Written task
Copy out the lines below word for word, from the very first one through the line that contains "Bergen: none -> 8:01", including that line.

— start Task input —

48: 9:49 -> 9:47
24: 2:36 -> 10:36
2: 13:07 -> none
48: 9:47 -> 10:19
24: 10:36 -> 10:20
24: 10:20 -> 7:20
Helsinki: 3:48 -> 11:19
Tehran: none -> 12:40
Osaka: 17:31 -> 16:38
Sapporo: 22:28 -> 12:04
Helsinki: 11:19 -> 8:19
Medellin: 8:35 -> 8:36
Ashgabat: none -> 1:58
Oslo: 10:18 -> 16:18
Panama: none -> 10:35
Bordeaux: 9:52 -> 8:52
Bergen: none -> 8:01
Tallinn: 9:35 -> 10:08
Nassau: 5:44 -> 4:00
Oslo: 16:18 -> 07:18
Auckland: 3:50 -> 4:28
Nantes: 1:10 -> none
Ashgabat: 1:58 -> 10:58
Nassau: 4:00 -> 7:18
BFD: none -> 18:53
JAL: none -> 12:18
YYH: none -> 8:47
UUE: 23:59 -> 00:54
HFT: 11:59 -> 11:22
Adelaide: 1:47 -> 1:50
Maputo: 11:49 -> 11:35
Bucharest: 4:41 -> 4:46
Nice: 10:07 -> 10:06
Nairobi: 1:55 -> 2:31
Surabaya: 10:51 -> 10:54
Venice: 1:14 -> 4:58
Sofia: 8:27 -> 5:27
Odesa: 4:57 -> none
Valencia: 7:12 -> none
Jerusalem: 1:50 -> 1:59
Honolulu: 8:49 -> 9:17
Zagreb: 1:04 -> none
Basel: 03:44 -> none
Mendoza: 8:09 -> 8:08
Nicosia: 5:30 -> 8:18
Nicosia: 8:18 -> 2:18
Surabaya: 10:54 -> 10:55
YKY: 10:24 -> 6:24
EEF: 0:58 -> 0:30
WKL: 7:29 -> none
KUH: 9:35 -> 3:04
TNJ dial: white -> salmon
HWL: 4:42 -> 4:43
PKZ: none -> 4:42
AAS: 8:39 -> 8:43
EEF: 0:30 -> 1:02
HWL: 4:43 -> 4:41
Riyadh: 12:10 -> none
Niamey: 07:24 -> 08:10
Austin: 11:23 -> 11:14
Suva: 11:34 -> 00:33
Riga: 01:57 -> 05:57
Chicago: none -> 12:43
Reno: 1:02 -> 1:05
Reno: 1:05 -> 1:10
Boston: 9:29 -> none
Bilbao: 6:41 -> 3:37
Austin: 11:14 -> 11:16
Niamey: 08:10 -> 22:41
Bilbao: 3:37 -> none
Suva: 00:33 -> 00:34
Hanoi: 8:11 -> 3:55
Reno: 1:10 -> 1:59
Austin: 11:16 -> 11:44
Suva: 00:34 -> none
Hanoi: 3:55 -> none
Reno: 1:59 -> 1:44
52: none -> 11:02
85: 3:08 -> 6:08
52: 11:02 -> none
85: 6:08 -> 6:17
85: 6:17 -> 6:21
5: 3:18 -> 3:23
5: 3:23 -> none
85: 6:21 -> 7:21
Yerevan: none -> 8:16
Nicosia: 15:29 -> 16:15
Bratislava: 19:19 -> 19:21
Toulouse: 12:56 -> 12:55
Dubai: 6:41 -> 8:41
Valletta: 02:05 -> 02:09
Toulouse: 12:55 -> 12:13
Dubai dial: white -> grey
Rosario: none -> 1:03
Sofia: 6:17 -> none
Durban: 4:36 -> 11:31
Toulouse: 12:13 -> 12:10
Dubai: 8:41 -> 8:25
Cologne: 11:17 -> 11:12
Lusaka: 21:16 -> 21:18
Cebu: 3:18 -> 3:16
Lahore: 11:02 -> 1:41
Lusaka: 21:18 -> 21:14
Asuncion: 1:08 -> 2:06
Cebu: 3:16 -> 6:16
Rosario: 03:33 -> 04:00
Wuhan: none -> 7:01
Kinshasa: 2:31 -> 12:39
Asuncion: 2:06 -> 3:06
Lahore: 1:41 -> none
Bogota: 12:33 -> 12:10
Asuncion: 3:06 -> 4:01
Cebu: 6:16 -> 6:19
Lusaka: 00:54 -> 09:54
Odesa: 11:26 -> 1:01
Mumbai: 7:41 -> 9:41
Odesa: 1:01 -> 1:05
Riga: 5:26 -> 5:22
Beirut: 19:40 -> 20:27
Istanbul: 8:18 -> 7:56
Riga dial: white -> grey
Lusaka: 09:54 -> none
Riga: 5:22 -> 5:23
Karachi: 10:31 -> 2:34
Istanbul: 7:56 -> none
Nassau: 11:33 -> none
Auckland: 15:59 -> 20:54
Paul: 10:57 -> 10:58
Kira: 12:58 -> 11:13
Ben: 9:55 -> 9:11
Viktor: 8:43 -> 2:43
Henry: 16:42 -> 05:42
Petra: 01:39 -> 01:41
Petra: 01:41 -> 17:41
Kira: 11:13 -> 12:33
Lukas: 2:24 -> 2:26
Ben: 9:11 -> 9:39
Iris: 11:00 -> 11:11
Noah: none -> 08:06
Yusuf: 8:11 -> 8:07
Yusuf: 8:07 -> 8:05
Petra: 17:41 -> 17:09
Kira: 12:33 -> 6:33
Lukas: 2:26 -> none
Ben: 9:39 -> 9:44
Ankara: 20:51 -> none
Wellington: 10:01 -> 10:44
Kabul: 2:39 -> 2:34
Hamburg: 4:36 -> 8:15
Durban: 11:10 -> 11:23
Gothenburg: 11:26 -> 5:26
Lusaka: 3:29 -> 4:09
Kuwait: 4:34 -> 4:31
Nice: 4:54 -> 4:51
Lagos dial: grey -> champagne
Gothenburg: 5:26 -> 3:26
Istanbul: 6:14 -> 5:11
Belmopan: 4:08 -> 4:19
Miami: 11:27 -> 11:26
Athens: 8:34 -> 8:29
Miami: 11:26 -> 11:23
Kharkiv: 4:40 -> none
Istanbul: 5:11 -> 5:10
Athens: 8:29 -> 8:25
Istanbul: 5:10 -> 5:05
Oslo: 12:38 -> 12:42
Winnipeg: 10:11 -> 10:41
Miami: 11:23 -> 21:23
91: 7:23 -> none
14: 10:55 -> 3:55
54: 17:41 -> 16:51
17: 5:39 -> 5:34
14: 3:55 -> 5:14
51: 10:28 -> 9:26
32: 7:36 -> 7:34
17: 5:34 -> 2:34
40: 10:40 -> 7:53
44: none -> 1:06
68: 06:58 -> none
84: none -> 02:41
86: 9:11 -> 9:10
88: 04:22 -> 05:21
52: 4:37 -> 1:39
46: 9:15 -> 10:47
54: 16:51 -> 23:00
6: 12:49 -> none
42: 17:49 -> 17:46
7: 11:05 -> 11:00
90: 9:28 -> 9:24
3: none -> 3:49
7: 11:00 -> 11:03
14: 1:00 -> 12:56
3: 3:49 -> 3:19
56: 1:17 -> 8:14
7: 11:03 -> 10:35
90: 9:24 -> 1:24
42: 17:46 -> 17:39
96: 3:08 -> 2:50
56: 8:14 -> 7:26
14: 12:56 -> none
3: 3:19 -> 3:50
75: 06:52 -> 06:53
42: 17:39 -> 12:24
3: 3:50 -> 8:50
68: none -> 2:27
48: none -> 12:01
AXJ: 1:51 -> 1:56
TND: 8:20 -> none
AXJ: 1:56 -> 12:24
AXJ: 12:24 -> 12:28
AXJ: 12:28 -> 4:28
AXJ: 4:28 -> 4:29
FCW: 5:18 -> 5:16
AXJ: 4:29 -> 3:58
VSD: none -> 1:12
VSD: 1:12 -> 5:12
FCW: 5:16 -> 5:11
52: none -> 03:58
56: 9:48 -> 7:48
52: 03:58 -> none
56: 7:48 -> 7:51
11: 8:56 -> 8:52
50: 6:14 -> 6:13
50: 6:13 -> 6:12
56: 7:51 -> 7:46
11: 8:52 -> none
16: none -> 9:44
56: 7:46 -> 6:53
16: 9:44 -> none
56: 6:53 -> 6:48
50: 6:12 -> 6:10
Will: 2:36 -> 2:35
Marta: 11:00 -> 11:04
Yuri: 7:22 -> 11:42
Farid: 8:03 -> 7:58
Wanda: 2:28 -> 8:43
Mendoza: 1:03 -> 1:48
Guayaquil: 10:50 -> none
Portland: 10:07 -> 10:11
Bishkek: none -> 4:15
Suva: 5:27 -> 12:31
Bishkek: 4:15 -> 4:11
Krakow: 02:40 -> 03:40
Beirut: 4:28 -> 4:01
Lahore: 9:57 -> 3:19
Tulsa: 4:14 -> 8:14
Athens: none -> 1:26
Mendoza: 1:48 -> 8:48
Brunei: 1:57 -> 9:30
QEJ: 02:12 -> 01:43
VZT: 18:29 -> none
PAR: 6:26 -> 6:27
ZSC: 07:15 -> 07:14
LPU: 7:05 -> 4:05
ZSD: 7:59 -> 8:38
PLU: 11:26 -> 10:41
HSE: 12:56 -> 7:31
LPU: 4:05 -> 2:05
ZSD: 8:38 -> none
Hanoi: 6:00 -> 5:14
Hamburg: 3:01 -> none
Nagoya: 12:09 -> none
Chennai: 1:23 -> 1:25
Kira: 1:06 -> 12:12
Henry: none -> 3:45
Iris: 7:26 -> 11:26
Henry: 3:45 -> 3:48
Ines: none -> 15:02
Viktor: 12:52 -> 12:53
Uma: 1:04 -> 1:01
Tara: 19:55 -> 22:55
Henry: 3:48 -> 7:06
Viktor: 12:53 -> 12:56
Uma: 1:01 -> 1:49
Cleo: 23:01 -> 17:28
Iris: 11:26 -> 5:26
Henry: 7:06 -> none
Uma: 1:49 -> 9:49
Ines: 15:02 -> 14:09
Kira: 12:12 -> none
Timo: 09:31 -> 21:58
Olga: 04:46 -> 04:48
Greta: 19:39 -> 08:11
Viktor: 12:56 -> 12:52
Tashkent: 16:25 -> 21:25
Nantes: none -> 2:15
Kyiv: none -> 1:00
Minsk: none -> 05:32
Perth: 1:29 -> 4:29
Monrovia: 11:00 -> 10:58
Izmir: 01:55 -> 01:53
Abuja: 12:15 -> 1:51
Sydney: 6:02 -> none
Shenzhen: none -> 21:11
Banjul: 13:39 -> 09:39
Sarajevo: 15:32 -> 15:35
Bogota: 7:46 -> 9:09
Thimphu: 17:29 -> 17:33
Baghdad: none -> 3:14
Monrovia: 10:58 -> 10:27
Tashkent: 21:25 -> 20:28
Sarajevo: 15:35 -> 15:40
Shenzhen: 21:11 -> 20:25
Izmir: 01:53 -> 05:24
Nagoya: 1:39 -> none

— end Task input —

Completed exercise
48: 9:49 -> 9:47
24: 2:36 -> 10:36
2: 13:07 -> none
48: 9:47 -> 10:19
24: 10:36 -> 10:20
24: 10:20 -> 7:20
Helsinki: 3:48 -> 11:19
Tehran: none -> 12:40
Osaka: 17:31 -> 16:38
Sapporo: 22:28 -> 12:04
Helsinki: 11:19 -> 8:19
Medellin: 8:35 -> 8:36
Ashgabat: none -> 1:58
Oslo: 10:18 -> 16:18
Panama: none -> 10:35
Bordeaux: 9:52 -> 8:52
Bergen: none -> 8:01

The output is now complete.